— Extracted records —
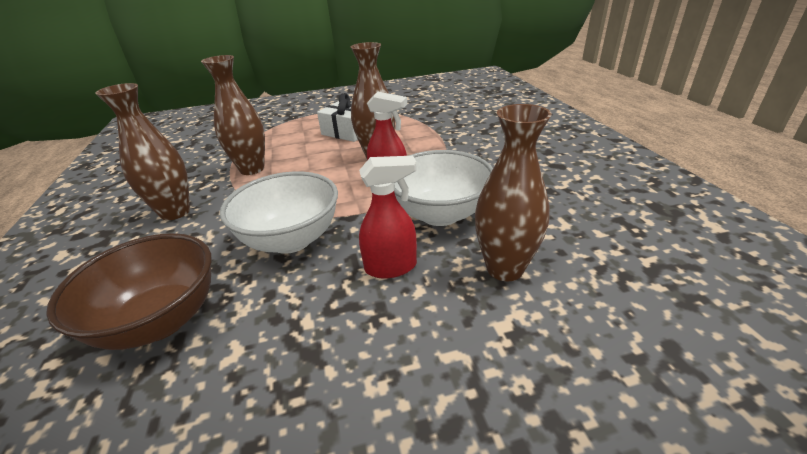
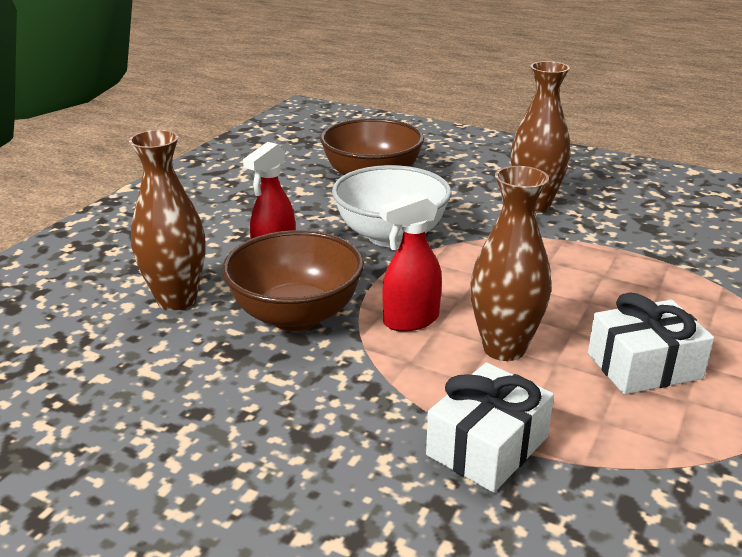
camera: 130 degrees right, 5 degrees down
(252, 169) = (591, 258): brown vase -> none
(440, 214) = (296, 315): white bowl -> brown bowl
(444, 136) = (487, 446): none -> white gift

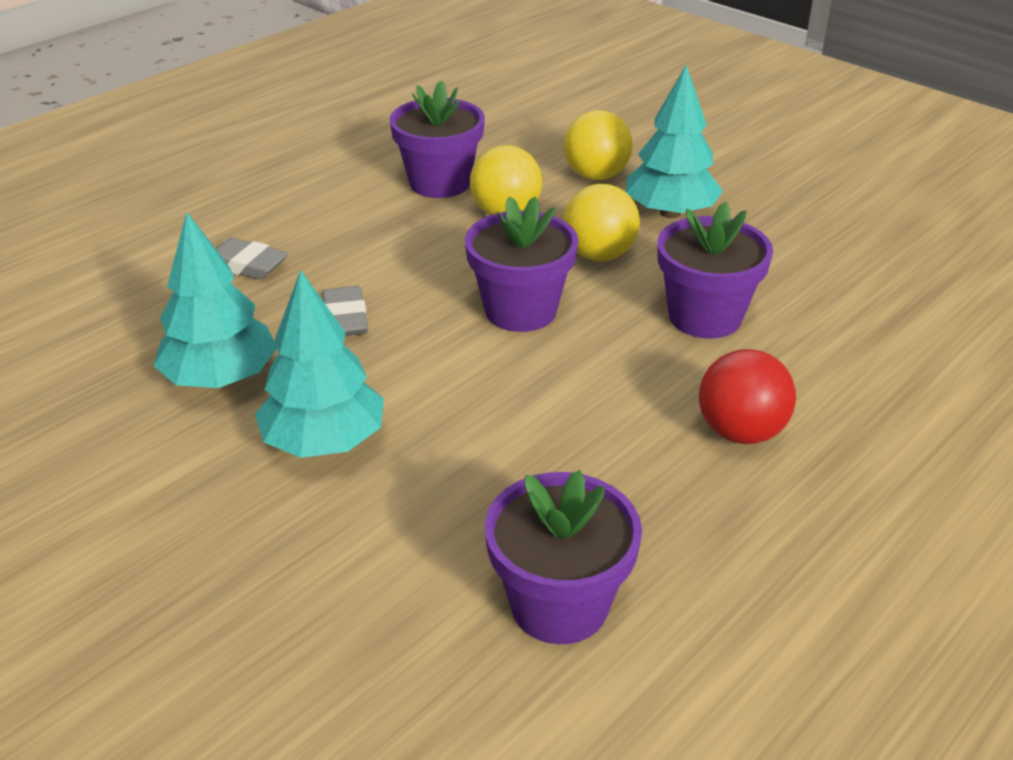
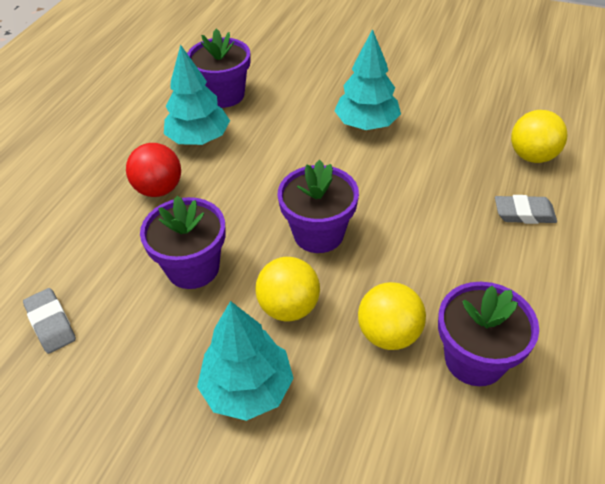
camera: 160 degrees right, 10 degrees up
(221, 378) = (449, 138): turquoise tree -> turquoise tree (199, 139)
(345, 318) = (421, 193): grey eraser -> grey eraser (51, 323)
(596, 176) = (339, 428): yellow ball -> yellow ball (532, 156)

— Work required —
Check each line of the records for the word "camera", and show the lines that contain it.

— Task output —
camera: 130 degrees right, 5 degrees down
camera: 160 degrees right, 10 degrees up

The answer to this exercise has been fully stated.